**GIVEN RECORDS:**
+ + + + +

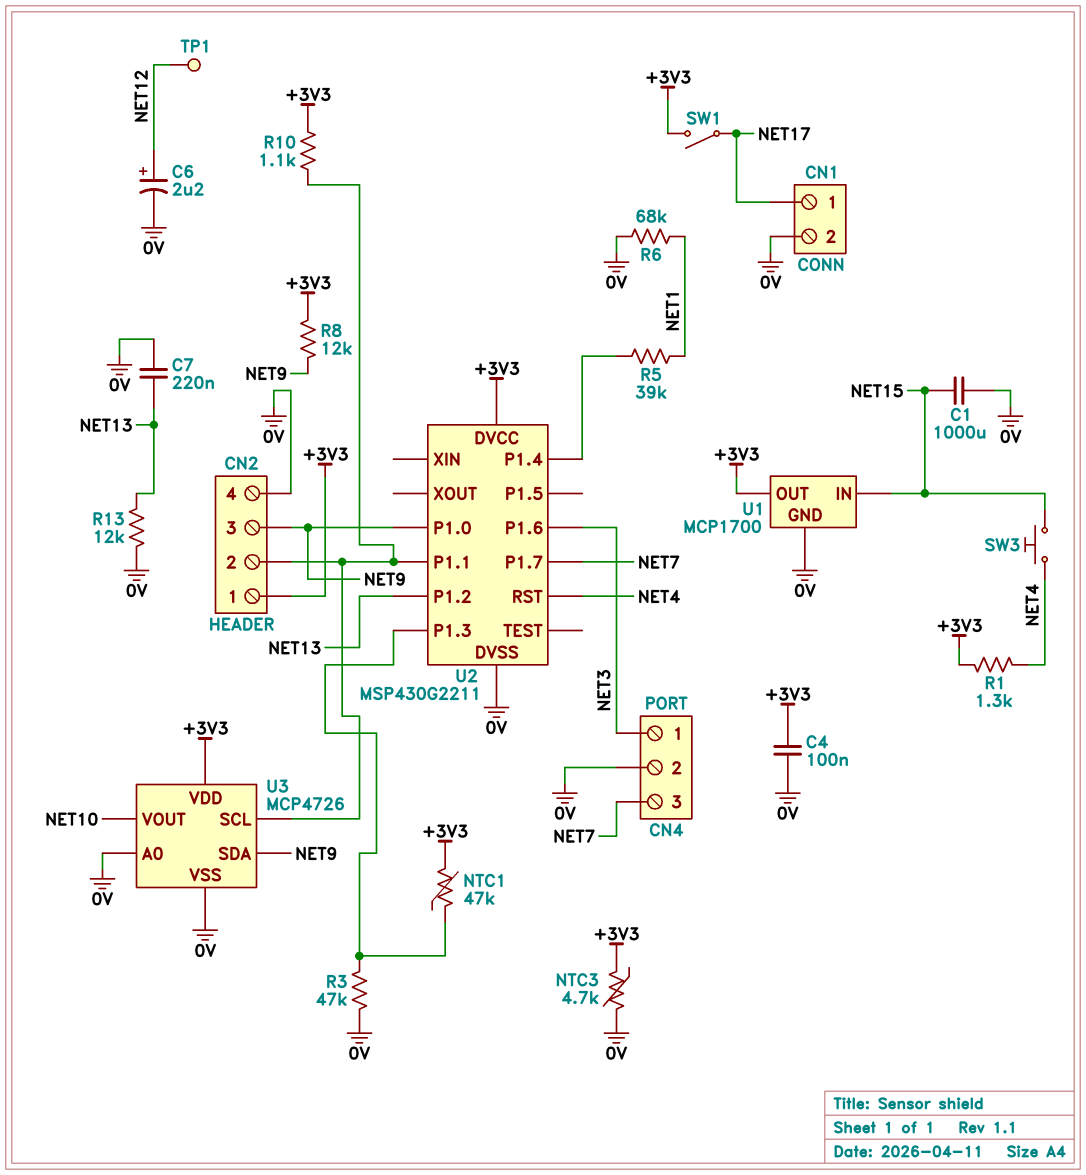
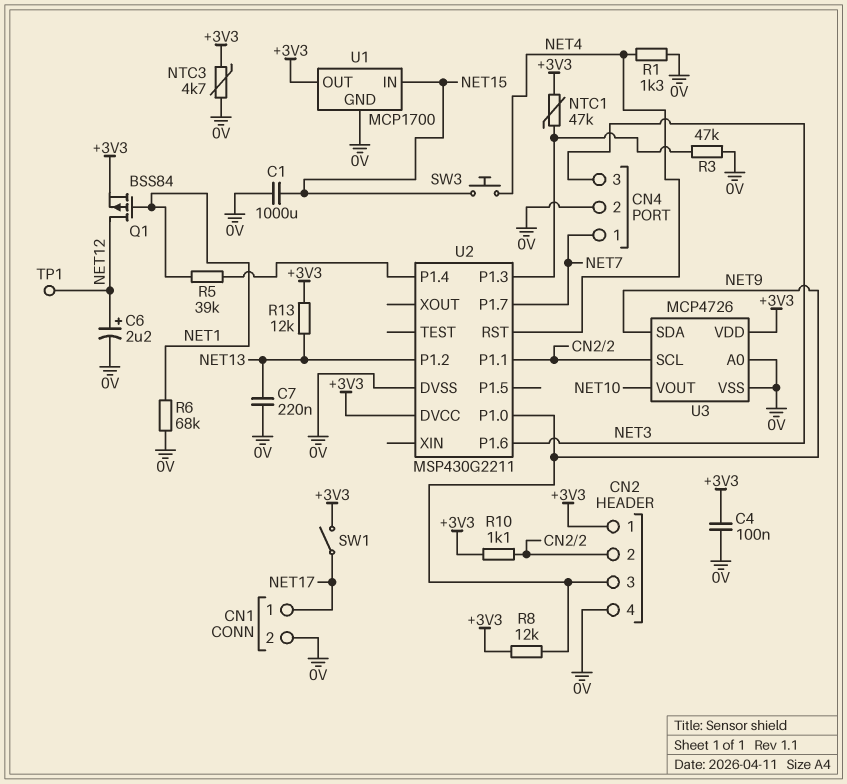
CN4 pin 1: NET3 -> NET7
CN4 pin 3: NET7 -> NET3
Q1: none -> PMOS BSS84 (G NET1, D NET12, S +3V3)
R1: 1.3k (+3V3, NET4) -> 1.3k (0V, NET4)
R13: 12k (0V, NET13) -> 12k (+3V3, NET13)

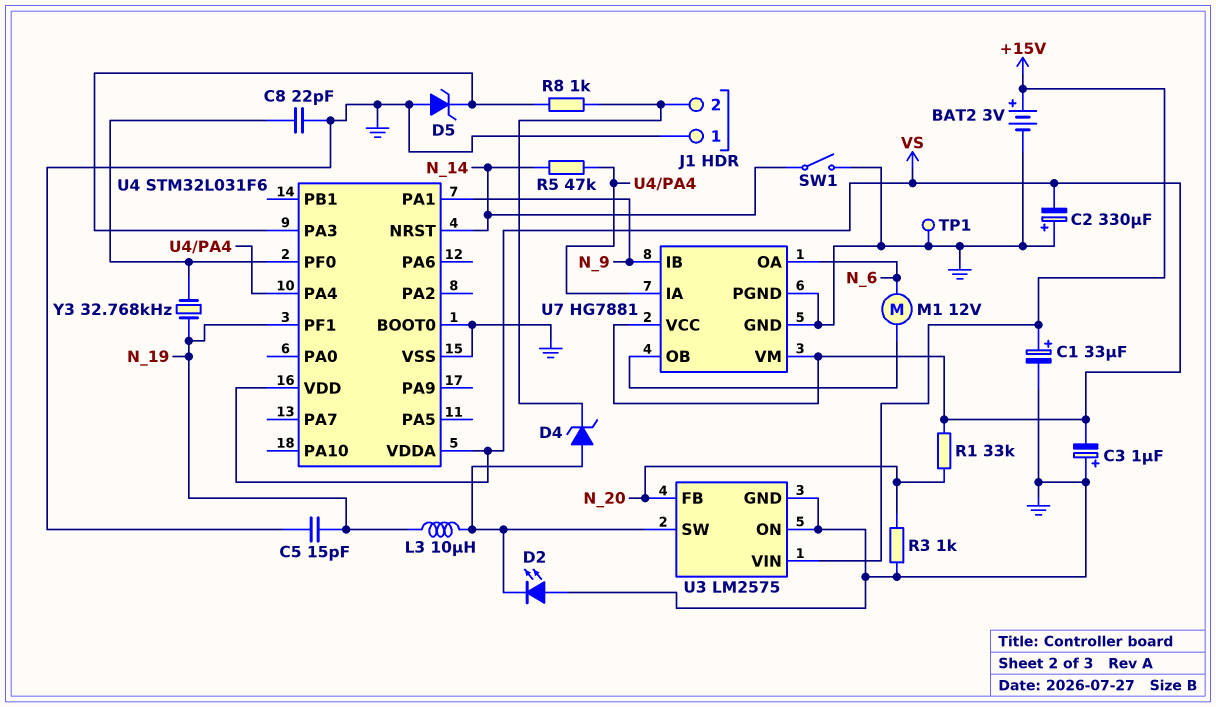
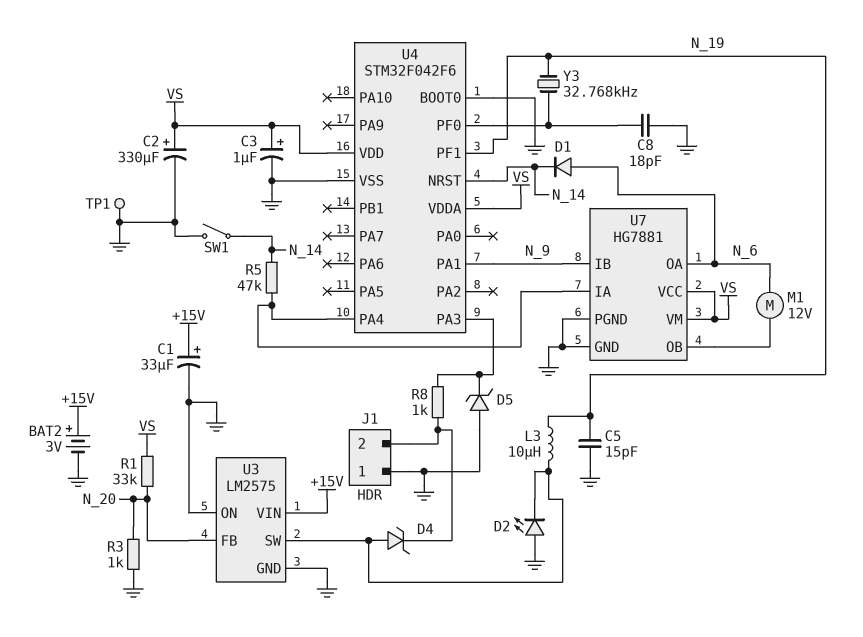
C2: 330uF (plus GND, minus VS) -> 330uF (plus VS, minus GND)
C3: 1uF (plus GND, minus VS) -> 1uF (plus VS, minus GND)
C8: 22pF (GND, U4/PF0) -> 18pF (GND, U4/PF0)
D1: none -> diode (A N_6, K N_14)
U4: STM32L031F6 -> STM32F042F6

+ + + + +

**PROBLEM DESCRIPTION:** Each line of the material goes into your copy unchanged, but no picture does.

**SOLUTION TO THIS EXERCISE:**
CN4 pin 1: NET3 -> NET7
CN4 pin 3: NET7 -> NET3
Q1: none -> PMOS BSS84 (G NET1, D NET12, S +3V3)
R1: 1.3k (+3V3, NET4) -> 1.3k (0V, NET4)
R13: 12k (0V, NET13) -> 12k (+3V3, NET13)

C2: 330uF (plus GND, minus VS) -> 330uF (plus VS, minus GND)
C3: 1uF (plus GND, minus VS) -> 1uF (plus VS, minus GND)
C8: 22pF (GND, U4/PF0) -> 18pF (GND, U4/PF0)
D1: none -> diode (A N_6, K N_14)
U4: STM32L031F6 -> STM32F042F6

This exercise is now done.